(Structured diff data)
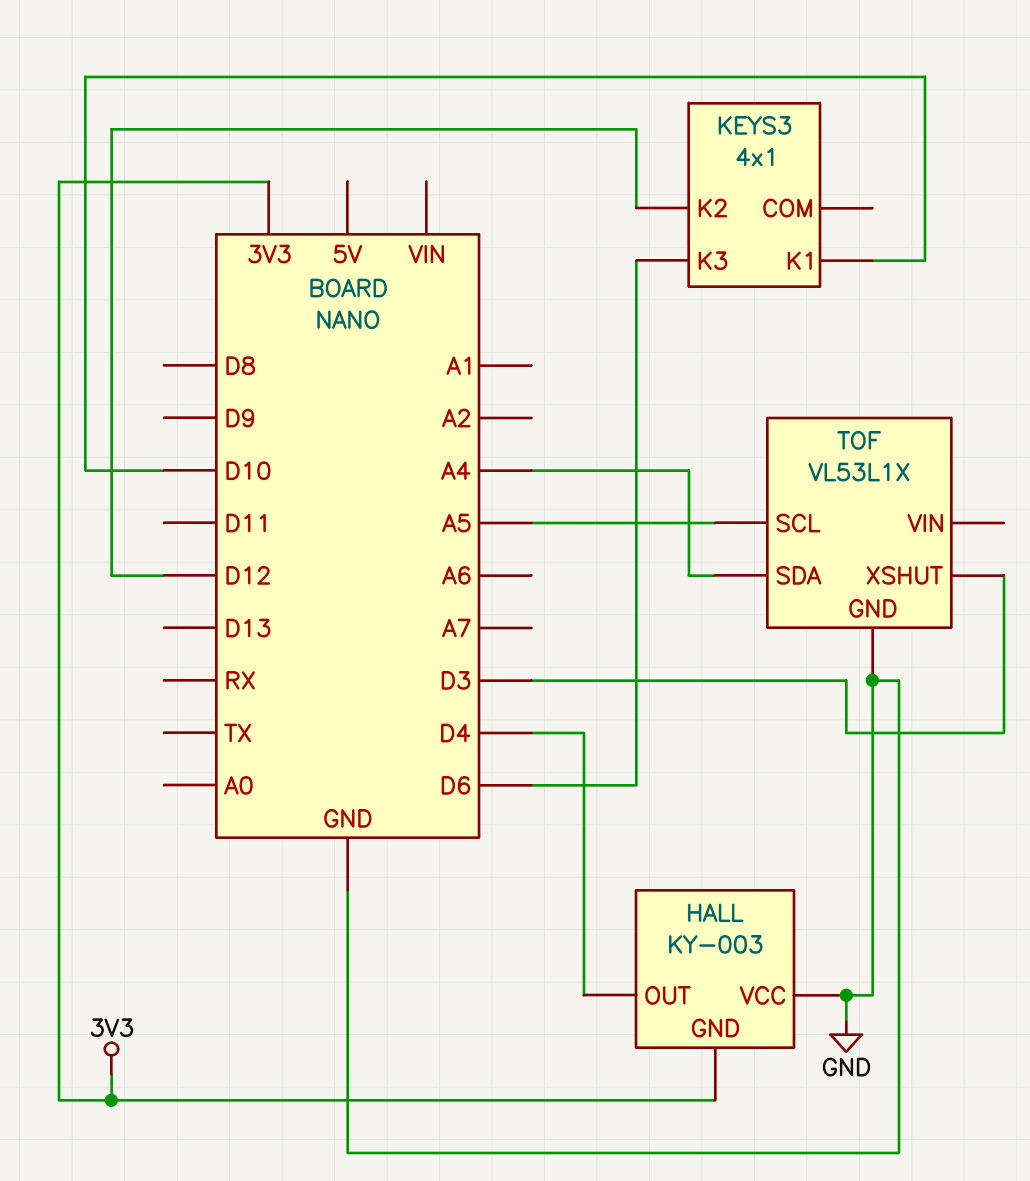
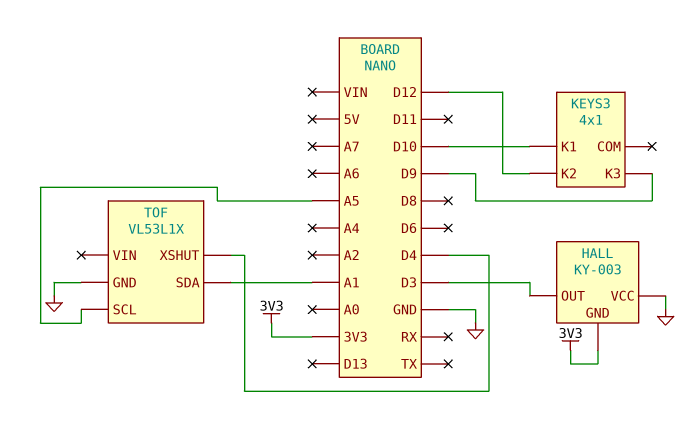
HALL pin OUT: D4 -> D3
KEYS3 pin K3: D6 -> D9
TOF pin SDA: A4 -> A1
TOF pin XSHUT: D3 -> D4

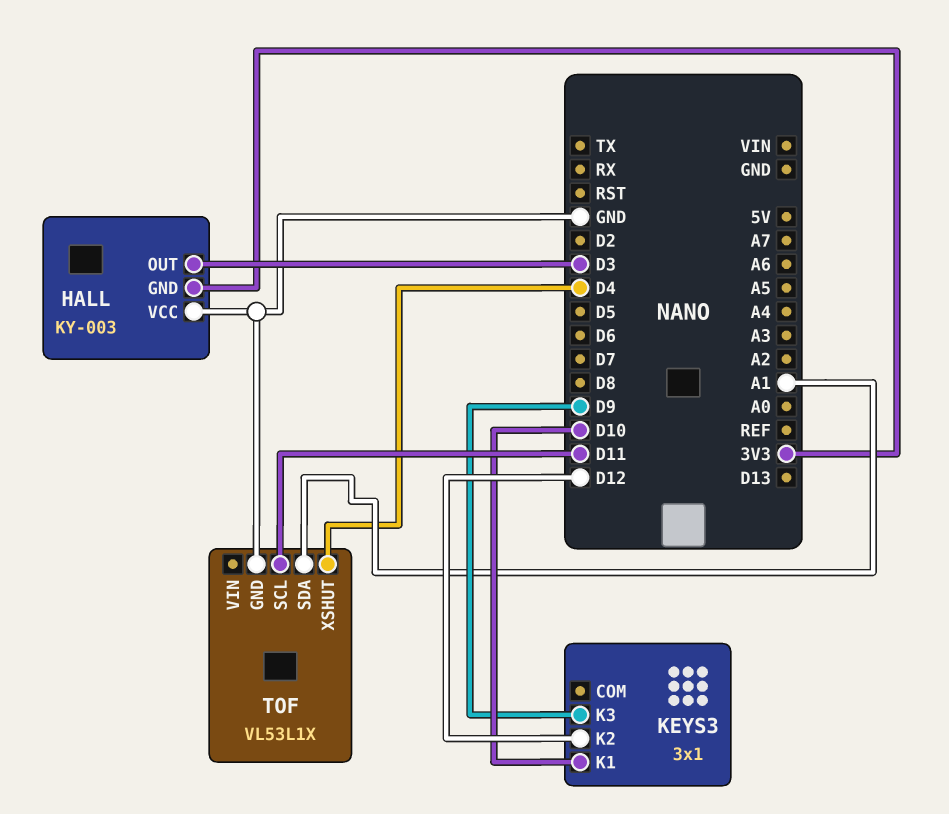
KEYS3: 4x1 -> 3x1
TOF pin SCL: A5 -> D11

**DESCRIPTION OF THE TASK**: Exact duplicates of all the entries are required, and no image may appear in them.

**REPLY TO THE TASK**:
HALL pin OUT: D4 -> D3
KEYS3 pin K3: D6 -> D9
TOF pin SDA: A4 -> A1
TOF pin XSHUT: D3 -> D4

KEYS3: 4x1 -> 3x1
TOF pin SCL: A5 -> D11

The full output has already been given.